§ Work instruction
The answer should be an exact repeat of the stretch of material below from the line containing "cyan 1x1 brick [924,256,967,299]" through the line containing "cyan 1x2 brick [77,212,164,254]".

§ Dataset extract
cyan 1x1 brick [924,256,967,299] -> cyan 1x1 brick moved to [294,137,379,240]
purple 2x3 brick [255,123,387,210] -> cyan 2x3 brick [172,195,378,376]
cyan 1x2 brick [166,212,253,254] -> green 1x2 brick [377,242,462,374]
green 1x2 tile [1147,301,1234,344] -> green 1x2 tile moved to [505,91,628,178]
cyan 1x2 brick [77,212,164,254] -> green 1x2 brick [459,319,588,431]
* * *
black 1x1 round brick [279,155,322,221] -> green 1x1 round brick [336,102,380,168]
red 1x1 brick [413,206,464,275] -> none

§ Answer space
cyan 1x1 brick [924,256,967,299] -> cyan 1x1 brick moved to [294,137,379,240]
purple 2x3 brick [255,123,387,210] -> cyan 2x3 brick [172,195,378,376]
cyan 1x2 brick [166,212,253,254] -> green 1x2 brick [377,242,462,374]
green 1x2 tile [1147,301,1234,344] -> green 1x2 tile moved to [505,91,628,178]
cyan 1x2 brick [77,212,164,254] -> green 1x2 brick [459,319,588,431]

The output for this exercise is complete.